[SOURCE INFORMATION Boundary: Start]
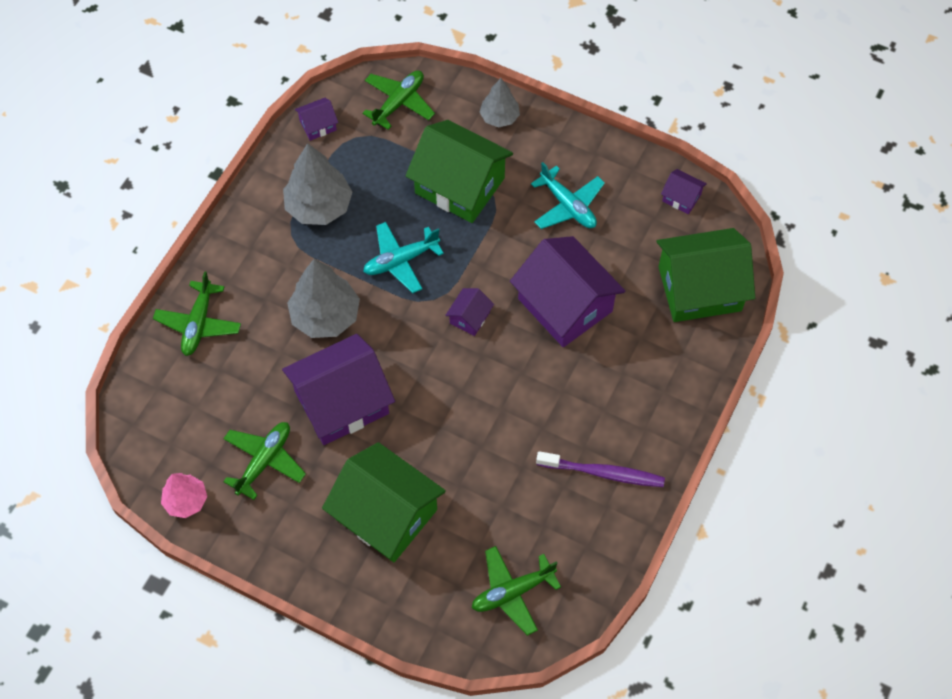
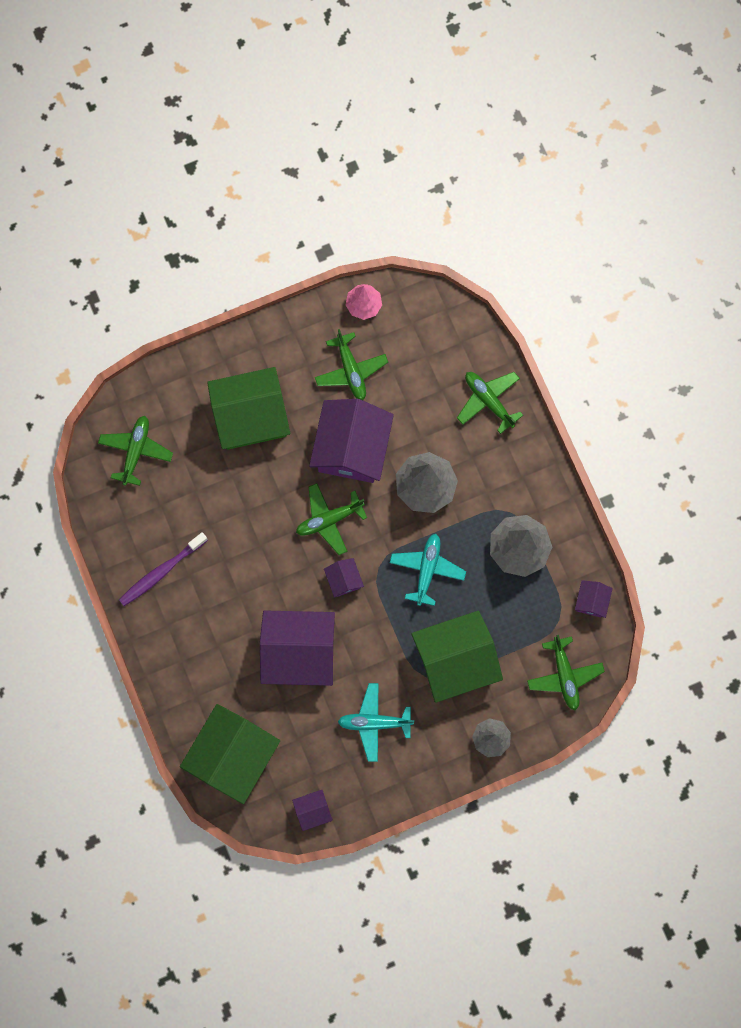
camera: 130 degrees right, 15 degrees up
none -> green plane [296,483,367,555]

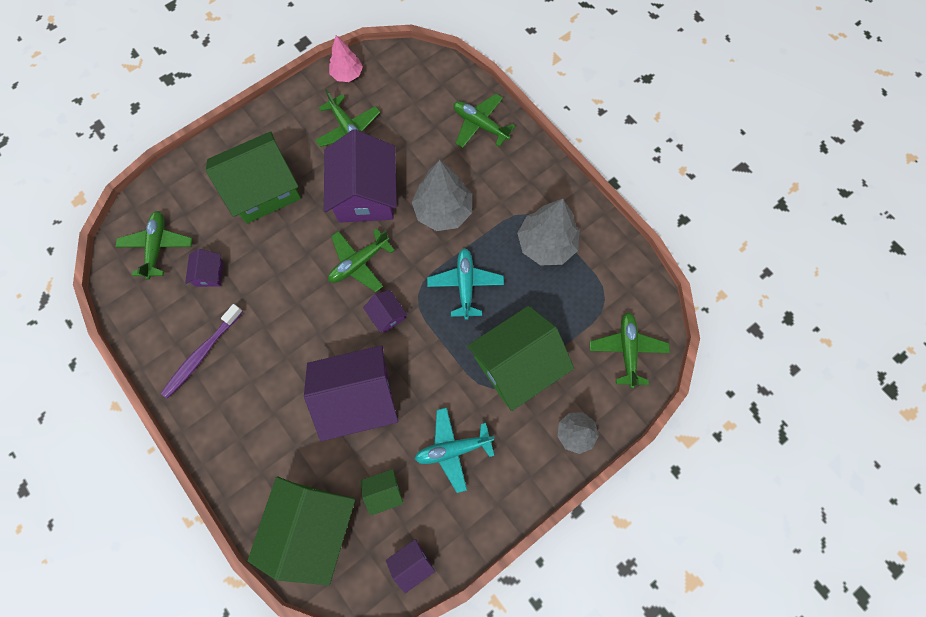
camera: 15 degrees left, 5 degrees down
green plane [527,635,605,710] -> green plane turned 150 degrees counterclockwise [590,312,670,388]
purple house [575,580,613,618] -> purple house moved to [185,249,223,287]
none -> green house [360,469,404,516]

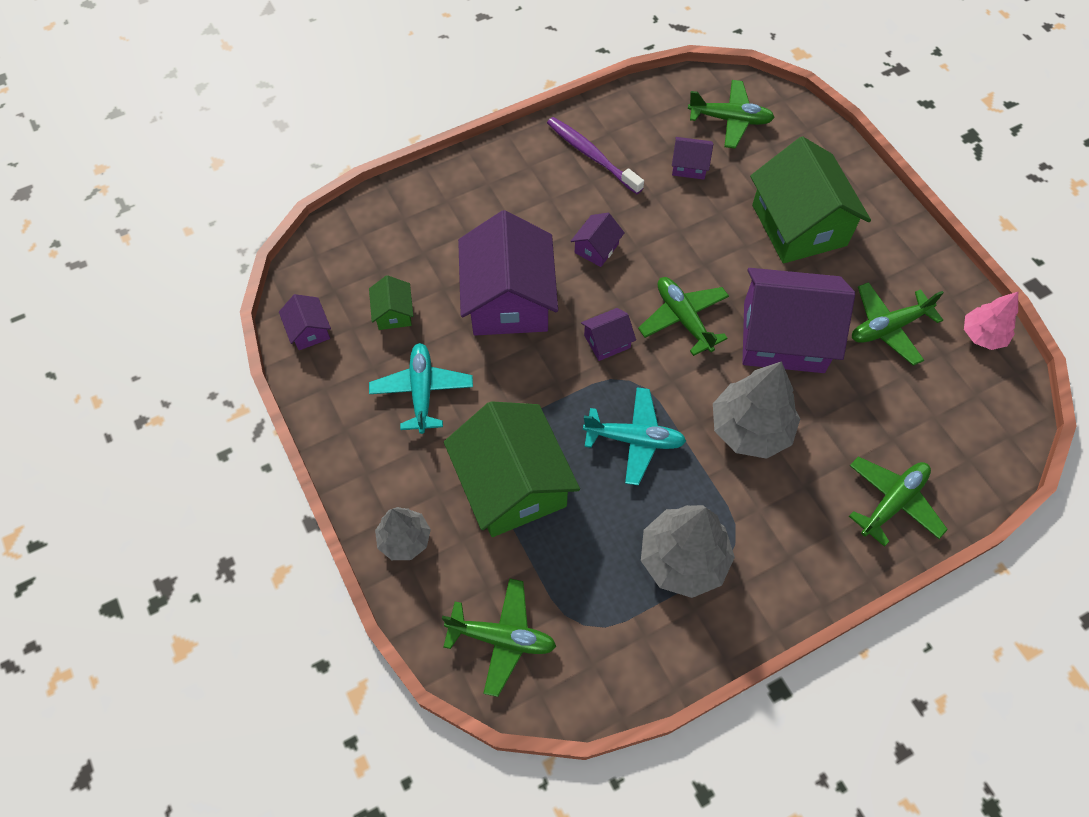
camera: 100 degrees right, 10 degrees down
green house [248,477,355,585] -> none
none -> purple house [571,213,625,267]

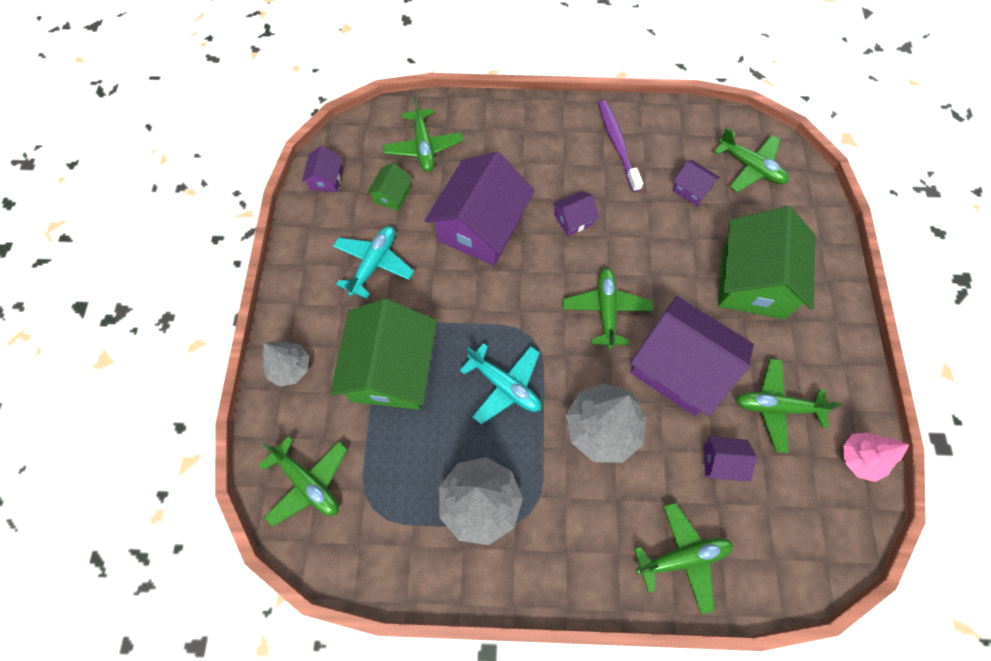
camera: 30 degrees right, 5 degrees up
purple house [581,308,636,361] -> purple house moved to [704,437,757,482]
none -> green plane [383,96,464,172]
[SOURCE INFORMATION Boundary: End]
## WHAT YOU ARE ASKED TO DO
For this exercise, retype the data above exactly and skip every image.

## ANSWER TO THIS TASK
camera: 130 degrees right, 15 degrees up
none -> green plane [296,483,367,555]

camera: 15 degrees left, 5 degrees down
green plane [527,635,605,710] -> green plane turned 150 degrees counterclockwise [590,312,670,388]
purple house [575,580,613,618] -> purple house moved to [185,249,223,287]
none -> green house [360,469,404,516]

camera: 100 degrees right, 10 degrees down
green house [248,477,355,585] -> none
none -> purple house [571,213,625,267]

camera: 30 degrees right, 5 degrees up
purple house [581,308,636,361] -> purple house moved to [704,437,757,482]
none -> green plane [383,96,464,172]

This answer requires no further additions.